| Your task |
The line holding "(287, 364) = (194, 113): white" and every line after it through the end of the entries below: retype these exactly and nothing more.

| Records for this task |

▬▬▬▬▬▬▬▬▬▬

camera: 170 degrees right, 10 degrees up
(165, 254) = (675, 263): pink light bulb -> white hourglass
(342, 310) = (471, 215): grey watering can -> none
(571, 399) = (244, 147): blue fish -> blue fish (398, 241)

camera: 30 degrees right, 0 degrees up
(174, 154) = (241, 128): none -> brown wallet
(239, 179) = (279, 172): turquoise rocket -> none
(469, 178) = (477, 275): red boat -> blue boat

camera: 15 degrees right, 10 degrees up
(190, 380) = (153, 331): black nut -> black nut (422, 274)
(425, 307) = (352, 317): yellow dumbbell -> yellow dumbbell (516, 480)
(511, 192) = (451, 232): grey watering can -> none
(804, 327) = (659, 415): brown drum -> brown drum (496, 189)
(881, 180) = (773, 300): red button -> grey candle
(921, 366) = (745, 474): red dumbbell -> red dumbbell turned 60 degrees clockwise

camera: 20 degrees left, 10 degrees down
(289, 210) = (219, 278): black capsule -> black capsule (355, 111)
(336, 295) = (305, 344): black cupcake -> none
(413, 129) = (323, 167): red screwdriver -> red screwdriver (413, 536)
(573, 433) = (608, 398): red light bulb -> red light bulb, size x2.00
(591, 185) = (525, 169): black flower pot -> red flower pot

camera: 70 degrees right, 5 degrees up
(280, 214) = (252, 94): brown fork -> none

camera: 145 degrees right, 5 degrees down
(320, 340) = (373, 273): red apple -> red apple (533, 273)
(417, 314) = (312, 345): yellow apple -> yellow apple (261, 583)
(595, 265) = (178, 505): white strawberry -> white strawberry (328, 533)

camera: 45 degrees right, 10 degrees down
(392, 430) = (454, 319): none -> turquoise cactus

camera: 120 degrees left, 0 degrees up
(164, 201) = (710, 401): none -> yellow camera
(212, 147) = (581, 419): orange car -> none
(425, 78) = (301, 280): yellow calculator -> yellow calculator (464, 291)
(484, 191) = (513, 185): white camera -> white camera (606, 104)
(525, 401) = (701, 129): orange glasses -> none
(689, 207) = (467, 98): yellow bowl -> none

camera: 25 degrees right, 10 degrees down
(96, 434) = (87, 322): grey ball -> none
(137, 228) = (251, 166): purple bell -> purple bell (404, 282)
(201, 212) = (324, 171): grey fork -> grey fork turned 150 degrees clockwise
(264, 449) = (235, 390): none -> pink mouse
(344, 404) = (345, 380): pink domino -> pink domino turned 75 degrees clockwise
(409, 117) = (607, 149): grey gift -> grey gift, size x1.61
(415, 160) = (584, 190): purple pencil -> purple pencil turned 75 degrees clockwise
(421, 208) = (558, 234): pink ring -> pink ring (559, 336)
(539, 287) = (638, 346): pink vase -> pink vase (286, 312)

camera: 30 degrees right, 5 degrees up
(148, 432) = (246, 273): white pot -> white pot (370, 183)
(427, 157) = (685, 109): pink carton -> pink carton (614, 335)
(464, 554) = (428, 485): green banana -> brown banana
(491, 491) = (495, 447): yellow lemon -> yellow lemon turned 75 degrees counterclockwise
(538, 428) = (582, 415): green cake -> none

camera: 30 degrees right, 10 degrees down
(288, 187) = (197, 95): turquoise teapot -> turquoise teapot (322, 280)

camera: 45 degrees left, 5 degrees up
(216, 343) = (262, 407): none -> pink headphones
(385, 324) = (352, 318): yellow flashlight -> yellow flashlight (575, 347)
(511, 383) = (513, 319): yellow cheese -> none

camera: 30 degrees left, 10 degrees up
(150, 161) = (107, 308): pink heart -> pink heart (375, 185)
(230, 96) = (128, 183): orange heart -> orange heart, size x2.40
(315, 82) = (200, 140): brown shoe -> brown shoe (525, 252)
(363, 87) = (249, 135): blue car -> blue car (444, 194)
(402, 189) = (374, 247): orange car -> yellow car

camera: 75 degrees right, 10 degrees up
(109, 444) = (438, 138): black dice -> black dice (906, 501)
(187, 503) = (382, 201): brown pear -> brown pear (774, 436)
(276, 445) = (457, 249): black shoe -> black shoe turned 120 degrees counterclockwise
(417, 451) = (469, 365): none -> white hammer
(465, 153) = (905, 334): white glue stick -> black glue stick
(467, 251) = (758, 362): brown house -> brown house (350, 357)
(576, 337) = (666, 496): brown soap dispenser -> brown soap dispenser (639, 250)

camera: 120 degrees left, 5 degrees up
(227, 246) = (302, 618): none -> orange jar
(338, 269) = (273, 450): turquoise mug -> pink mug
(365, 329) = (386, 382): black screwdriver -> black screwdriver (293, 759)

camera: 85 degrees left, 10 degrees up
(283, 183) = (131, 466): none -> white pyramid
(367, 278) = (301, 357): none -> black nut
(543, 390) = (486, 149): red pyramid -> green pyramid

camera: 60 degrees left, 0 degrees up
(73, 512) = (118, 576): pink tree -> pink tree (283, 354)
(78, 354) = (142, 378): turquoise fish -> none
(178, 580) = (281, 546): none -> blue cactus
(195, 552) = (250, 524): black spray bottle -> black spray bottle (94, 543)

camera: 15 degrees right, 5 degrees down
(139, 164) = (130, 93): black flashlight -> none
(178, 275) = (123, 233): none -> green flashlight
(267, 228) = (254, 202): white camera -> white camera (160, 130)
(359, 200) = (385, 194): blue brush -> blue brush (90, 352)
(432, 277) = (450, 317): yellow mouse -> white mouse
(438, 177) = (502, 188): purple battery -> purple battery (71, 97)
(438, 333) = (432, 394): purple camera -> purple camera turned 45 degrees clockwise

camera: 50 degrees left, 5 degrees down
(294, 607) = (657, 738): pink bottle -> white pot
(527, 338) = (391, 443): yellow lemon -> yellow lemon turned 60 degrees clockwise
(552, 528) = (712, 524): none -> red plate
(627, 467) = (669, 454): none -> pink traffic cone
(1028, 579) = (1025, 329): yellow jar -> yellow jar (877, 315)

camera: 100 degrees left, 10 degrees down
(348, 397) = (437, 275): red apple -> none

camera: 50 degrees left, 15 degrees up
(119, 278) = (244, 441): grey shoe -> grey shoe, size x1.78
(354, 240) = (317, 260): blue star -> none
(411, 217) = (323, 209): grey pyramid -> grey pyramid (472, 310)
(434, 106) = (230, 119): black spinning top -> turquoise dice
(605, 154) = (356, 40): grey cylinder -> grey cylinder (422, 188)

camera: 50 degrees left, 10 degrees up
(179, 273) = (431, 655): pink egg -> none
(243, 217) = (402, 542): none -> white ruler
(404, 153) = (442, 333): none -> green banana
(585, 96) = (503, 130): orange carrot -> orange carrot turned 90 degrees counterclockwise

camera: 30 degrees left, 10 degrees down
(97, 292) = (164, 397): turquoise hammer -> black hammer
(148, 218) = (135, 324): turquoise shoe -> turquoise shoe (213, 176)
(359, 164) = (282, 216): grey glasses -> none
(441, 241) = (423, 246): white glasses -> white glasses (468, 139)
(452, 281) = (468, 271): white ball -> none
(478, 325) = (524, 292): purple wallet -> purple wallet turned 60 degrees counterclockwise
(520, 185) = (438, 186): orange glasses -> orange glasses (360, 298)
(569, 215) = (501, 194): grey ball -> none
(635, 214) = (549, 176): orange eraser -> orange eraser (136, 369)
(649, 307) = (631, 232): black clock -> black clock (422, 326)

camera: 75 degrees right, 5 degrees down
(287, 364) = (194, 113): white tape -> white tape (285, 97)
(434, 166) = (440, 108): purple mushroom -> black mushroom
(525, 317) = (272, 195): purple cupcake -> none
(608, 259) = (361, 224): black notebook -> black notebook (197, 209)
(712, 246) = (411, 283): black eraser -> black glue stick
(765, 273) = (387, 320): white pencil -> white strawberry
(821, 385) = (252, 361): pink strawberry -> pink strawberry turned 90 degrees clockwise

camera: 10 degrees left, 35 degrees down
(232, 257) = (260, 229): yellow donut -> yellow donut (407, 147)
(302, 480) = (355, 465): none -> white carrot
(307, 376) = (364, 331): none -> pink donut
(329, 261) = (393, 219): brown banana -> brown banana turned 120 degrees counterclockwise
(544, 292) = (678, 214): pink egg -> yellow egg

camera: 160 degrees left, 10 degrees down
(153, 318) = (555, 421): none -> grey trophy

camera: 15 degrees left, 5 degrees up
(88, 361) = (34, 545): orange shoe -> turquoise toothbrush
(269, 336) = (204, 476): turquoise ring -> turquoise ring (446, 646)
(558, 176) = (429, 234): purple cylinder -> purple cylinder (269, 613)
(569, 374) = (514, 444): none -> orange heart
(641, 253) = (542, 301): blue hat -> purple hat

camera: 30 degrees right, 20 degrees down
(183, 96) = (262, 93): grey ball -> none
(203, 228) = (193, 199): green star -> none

▬▬▬▬▬▬▬▬▬▬

| Result for this exercise |
(287, 364) = (194, 113): white tape -> white tape (285, 97)
(434, 166) = (440, 108): purple mushroom -> black mushroom
(525, 317) = (272, 195): purple cupcake -> none
(608, 259) = (361, 224): black notebook -> black notebook (197, 209)
(712, 246) = (411, 283): black eraser -> black glue stick
(765, 273) = (387, 320): white pencil -> white strawberry
(821, 385) = (252, 361): pink strawberry -> pink strawberry turned 90 degrees clockwise

camera: 10 degrees left, 35 degrees down
(232, 257) = (260, 229): yellow donut -> yellow donut (407, 147)
(302, 480) = (355, 465): none -> white carrot
(307, 376) = (364, 331): none -> pink donut
(329, 261) = (393, 219): brown banana -> brown banana turned 120 degrees counterclockwise
(544, 292) = (678, 214): pink egg -> yellow egg

camera: 160 degrees left, 10 degrees down
(153, 318) = (555, 421): none -> grey trophy

camera: 15 degrees left, 5 degrees up
(88, 361) = (34, 545): orange shoe -> turquoise toothbrush
(269, 336) = (204, 476): turquoise ring -> turquoise ring (446, 646)
(558, 176) = (429, 234): purple cylinder -> purple cylinder (269, 613)
(569, 374) = (514, 444): none -> orange heart
(641, 253) = (542, 301): blue hat -> purple hat

camera: 30 degrees right, 20 degrees down
(183, 96) = (262, 93): grey ball -> none
(203, 228) = (193, 199): green star -> none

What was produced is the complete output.